What you have to do:
The entries must be repeated verbatim, and their images left out.

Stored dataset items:
= = = = =
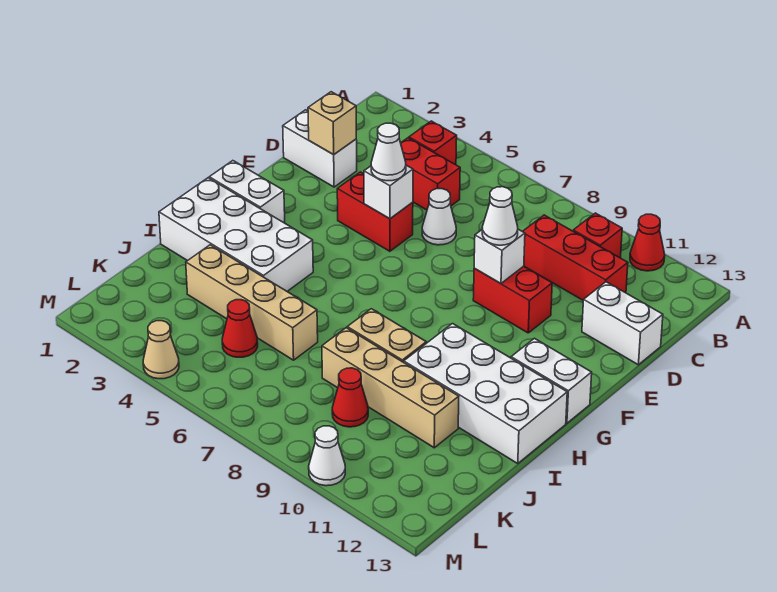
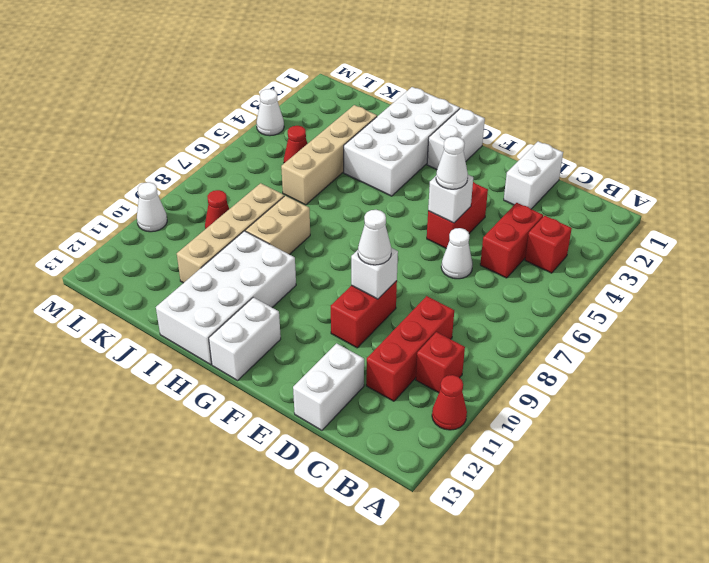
tan 1x1 brick [308,92,356,155] -> none
tan 1x1 cone [143,321,179,379] -> white 1x1 cone [256,89,284,136]

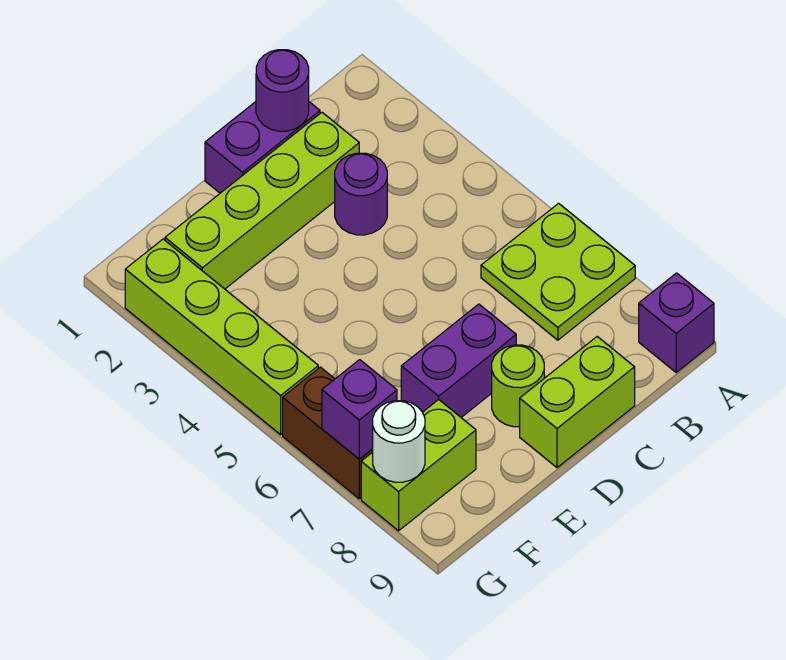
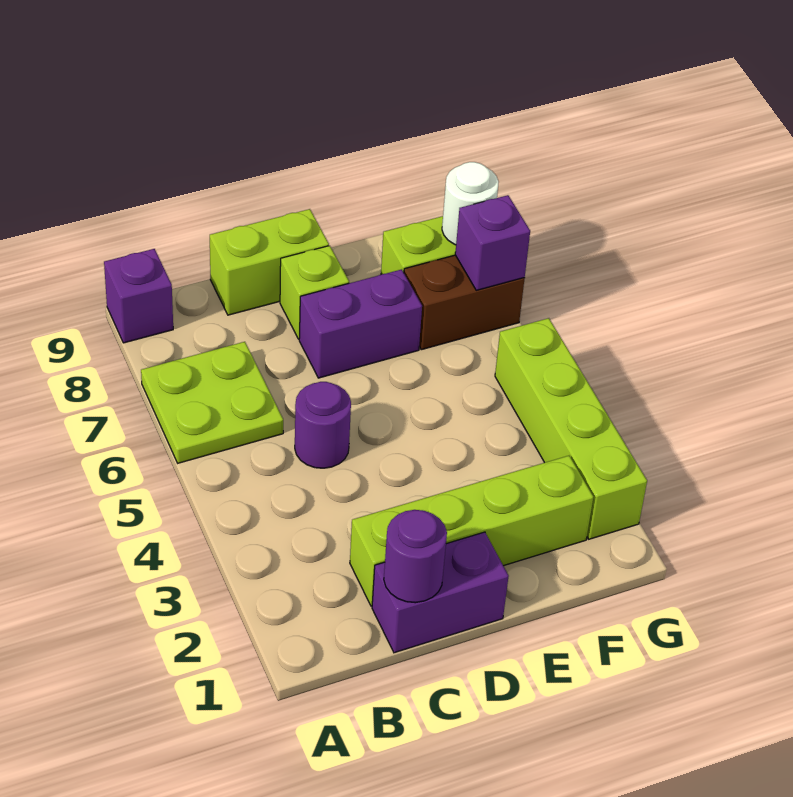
purple 1x1 round brick [335,153,387,235] -> purple 1x1 round brick moved to [295,382,351,468]
lime 1x1 round brick [492,345,544,427] -> lime 1x1 brick [280,246,349,339]
brown 1x2 brick [283,367,373,499] -> brown 1x2 brick turned to [404,255,525,350]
= = = = =
Answer box:
tan 1x1 brick [308,92,356,155] -> none
tan 1x1 cone [143,321,179,379] -> white 1x1 cone [256,89,284,136]

purple 1x1 round brick [335,153,387,235] -> purple 1x1 round brick moved to [295,382,351,468]
lime 1x1 round brick [492,345,544,427] -> lime 1x1 brick [280,246,349,339]
brown 1x2 brick [283,367,373,499] -> brown 1x2 brick turned to [404,255,525,350]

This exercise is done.